- _Supplied information_:
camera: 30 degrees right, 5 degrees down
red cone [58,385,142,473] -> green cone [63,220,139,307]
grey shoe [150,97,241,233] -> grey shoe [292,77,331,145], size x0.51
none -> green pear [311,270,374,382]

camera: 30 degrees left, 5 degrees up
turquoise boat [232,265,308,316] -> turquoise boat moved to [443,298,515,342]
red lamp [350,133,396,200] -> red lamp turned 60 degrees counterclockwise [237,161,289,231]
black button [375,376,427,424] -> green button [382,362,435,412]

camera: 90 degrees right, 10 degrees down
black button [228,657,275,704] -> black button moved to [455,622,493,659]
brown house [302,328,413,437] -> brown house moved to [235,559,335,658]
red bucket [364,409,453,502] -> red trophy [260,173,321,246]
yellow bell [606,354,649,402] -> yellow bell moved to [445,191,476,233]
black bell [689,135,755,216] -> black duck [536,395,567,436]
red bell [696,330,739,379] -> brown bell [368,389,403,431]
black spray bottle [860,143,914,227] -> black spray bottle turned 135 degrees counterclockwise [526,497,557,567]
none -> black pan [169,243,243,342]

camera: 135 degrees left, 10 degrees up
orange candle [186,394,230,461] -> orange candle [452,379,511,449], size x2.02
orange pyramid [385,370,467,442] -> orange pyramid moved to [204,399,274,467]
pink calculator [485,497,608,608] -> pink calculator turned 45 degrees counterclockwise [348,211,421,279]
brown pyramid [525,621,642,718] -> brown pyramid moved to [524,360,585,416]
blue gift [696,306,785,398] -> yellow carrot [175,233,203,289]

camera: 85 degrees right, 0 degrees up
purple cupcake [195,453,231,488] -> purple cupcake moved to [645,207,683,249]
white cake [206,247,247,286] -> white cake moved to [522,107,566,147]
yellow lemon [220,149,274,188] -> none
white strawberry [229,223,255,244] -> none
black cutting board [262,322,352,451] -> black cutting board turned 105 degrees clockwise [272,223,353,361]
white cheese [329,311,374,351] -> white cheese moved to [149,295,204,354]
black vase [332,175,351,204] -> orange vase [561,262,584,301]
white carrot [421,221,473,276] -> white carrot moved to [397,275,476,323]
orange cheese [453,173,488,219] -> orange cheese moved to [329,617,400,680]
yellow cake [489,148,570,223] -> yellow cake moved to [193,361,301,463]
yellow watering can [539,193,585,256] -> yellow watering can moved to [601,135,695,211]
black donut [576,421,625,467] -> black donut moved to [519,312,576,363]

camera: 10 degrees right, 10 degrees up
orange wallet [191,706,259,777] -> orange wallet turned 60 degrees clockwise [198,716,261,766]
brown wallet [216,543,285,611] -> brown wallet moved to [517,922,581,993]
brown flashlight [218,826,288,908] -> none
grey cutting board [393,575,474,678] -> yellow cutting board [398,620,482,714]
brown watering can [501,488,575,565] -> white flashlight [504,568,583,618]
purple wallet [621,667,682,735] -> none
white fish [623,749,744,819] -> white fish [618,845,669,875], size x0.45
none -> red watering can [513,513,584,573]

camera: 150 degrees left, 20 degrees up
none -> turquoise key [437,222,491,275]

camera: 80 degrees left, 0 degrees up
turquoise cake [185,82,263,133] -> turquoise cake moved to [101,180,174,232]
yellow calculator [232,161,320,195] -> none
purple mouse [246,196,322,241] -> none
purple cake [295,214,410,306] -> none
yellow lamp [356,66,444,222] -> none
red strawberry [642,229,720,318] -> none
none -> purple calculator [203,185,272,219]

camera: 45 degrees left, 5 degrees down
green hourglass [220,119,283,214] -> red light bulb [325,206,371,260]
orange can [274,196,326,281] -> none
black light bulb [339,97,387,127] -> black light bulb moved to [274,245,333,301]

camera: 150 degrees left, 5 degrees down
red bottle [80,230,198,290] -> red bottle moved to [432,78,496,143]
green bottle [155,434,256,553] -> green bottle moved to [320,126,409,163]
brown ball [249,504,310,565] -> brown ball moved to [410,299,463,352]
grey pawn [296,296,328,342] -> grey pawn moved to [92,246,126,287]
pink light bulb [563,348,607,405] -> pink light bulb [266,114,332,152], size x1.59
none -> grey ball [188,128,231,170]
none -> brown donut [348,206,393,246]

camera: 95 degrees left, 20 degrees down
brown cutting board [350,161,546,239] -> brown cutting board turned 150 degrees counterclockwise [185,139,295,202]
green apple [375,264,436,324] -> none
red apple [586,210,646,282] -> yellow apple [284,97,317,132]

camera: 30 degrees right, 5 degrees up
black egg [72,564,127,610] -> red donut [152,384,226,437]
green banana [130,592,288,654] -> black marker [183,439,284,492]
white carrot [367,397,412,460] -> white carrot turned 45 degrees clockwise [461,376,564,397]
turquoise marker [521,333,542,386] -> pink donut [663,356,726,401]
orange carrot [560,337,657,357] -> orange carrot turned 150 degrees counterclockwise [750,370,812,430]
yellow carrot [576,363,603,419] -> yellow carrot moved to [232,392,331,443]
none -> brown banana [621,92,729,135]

- _Work task_: Filter the records, keeping only lines that contain "left", and show those lines.

- _Answer to the problem_:
camera: 30 degrees left, 5 degrees up
camera: 135 degrees left, 10 degrees up
camera: 150 degrees left, 20 degrees up
camera: 80 degrees left, 0 degrees up
camera: 45 degrees left, 5 degrees down
camera: 150 degrees left, 5 degrees down
camera: 95 degrees left, 20 degrees down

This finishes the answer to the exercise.